▶ _Exercise_: Please render the lines of the entries below as a Markdown table with the columns Row and Line, starting at the line that has "imaginative (713, 724)" and stopping after the line that has "coordinates (326, 1318).". Number each line and leave out blank ones.

▶ _Given information_:
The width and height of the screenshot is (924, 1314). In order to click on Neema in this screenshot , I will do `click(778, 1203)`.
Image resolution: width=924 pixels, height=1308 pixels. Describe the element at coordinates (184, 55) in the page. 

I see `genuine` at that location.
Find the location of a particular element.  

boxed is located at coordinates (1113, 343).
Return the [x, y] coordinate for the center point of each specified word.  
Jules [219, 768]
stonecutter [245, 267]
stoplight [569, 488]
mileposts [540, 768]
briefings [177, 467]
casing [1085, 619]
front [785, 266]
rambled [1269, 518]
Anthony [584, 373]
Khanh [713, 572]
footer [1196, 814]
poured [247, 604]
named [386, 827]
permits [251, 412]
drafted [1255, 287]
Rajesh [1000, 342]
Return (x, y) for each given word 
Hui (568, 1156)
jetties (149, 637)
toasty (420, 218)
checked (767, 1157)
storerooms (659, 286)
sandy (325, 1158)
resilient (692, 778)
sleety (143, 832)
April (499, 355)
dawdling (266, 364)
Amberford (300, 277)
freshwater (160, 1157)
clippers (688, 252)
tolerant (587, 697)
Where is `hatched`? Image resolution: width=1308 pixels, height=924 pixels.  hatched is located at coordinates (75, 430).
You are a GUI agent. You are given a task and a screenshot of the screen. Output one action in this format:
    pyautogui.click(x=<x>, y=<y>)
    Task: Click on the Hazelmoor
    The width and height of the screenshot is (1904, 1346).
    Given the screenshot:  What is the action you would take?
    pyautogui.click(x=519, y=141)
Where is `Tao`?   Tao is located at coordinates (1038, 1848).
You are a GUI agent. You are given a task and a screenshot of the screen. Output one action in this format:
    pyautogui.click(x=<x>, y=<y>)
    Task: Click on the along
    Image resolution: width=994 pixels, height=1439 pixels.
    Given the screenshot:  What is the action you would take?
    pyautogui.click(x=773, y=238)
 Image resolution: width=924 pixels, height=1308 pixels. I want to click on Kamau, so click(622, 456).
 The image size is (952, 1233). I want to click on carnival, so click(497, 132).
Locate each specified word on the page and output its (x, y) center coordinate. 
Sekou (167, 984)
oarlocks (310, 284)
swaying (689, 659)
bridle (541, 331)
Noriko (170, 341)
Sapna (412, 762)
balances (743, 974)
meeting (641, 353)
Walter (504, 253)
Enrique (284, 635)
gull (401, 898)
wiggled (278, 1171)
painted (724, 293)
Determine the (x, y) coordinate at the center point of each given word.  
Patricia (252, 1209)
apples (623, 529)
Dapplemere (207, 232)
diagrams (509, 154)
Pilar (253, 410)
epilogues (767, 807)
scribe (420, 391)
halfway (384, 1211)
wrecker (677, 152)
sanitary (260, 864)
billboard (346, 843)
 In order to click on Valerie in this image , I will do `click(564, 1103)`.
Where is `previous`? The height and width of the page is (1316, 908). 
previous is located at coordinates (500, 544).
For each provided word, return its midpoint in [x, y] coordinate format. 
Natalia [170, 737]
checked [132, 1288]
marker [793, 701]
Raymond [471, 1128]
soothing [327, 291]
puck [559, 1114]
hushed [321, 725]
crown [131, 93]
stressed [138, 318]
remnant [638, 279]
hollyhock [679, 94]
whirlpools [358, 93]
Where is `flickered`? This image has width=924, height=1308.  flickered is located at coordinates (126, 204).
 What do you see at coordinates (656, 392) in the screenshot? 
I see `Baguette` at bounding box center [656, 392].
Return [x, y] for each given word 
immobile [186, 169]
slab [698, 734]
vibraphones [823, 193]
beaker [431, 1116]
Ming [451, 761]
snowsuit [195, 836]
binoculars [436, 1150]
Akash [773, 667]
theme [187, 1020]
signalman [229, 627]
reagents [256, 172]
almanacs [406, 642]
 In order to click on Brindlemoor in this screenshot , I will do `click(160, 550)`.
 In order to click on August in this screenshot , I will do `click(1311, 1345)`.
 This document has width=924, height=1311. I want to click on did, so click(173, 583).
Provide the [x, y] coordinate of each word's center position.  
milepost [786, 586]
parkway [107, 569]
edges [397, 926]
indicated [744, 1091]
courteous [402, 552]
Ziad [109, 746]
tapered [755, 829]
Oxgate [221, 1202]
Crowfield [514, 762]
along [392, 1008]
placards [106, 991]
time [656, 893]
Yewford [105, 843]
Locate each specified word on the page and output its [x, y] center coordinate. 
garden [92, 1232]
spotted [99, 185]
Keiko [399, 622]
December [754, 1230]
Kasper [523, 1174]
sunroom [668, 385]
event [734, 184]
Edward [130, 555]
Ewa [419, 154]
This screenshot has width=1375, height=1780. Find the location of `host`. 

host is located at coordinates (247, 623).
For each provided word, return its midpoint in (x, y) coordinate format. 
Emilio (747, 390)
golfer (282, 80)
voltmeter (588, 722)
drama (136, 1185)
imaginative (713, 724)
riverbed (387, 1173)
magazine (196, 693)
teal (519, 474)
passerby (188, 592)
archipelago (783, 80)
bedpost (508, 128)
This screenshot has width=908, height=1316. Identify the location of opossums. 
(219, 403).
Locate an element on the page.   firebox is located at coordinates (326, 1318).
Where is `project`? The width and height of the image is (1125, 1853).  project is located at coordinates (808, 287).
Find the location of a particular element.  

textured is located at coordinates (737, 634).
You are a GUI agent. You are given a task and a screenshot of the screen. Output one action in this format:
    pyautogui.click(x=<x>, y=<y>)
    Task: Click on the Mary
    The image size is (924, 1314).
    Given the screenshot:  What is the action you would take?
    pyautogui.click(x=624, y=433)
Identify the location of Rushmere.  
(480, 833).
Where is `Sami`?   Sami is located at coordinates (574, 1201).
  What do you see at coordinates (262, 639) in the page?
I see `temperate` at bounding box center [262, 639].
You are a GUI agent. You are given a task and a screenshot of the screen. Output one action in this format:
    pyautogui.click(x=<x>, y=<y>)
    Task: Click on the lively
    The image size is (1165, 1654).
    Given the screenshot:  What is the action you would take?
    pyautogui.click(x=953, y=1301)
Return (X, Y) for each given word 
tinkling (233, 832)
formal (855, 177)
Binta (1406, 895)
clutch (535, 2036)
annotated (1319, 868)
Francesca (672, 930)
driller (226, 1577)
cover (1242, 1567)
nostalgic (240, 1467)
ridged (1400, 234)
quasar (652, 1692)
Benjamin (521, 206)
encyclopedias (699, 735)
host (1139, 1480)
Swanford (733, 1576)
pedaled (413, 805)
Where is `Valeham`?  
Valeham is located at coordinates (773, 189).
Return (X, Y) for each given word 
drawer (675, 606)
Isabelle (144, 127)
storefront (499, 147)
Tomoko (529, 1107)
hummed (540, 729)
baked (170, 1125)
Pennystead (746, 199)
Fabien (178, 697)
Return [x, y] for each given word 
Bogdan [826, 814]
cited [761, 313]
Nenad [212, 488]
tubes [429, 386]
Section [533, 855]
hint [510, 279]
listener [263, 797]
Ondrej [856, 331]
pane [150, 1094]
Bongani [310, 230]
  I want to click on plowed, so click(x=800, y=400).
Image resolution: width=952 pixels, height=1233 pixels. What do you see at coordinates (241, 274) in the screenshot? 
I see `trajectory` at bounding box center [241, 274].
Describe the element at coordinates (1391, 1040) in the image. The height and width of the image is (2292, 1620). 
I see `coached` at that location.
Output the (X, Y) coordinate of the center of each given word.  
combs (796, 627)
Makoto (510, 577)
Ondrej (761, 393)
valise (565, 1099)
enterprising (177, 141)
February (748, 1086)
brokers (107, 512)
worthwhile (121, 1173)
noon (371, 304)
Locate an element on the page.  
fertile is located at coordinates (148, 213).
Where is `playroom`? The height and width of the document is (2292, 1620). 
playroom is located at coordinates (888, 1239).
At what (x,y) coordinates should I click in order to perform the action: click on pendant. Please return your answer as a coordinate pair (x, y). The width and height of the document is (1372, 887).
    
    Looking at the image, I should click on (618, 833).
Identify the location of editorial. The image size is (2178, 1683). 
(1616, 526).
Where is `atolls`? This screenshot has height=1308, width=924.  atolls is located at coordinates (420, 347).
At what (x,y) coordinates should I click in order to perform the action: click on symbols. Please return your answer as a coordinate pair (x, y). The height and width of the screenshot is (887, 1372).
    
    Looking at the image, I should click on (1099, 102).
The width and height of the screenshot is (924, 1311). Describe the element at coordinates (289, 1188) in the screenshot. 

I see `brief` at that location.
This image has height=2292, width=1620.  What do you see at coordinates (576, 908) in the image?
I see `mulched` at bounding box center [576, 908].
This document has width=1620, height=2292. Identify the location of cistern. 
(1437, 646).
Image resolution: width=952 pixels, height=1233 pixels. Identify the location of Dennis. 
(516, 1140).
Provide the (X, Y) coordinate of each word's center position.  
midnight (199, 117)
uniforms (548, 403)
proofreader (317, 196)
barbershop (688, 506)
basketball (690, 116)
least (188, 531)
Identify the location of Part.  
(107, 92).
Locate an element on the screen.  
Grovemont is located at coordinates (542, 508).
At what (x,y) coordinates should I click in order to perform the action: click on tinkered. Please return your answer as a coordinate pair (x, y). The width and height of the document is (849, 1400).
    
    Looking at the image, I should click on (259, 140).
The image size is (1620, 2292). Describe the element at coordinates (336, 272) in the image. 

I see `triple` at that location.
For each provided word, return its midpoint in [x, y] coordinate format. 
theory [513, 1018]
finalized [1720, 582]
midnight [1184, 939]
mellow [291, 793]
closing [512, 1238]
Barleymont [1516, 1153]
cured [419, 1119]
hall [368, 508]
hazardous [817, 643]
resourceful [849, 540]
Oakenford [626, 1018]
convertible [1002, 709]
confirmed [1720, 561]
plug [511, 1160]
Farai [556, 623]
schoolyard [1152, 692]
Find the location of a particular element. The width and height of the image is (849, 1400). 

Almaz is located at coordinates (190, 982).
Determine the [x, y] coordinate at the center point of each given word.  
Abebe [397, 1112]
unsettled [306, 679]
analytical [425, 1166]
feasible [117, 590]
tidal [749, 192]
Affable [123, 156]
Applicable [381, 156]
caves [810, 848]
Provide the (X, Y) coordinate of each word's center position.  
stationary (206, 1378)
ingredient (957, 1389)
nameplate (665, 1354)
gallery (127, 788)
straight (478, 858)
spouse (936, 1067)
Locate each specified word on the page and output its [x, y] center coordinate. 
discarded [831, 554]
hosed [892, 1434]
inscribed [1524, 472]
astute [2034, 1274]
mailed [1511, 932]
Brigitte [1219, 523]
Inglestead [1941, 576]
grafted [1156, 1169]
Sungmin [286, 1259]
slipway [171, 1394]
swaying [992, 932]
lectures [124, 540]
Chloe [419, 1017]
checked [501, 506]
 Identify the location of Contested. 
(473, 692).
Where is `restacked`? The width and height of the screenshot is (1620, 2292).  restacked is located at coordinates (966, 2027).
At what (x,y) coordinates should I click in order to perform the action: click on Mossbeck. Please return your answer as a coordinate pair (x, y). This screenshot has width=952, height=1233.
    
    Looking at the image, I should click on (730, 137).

▶ _Output_:
| Row | Line |
|---|---|
| 1 | imaginative (713, 724) |
| 2 | riverbed (387, 1173) |
| 3 | magazine (196, 693) |
| 4 | teal (519, 474) |
| 5 | passerby (188, 592) |
| 6 | archipelago (783, 80) |
| 7 | bedpost (508, 128) |
| 8 | This screenshot has width=908, height=1316. Identify the location of opossums.  |
| 9 | (219, 403). |
| 10 | Locate an element on the page.   firebox is located at coordinates (326, 1318). |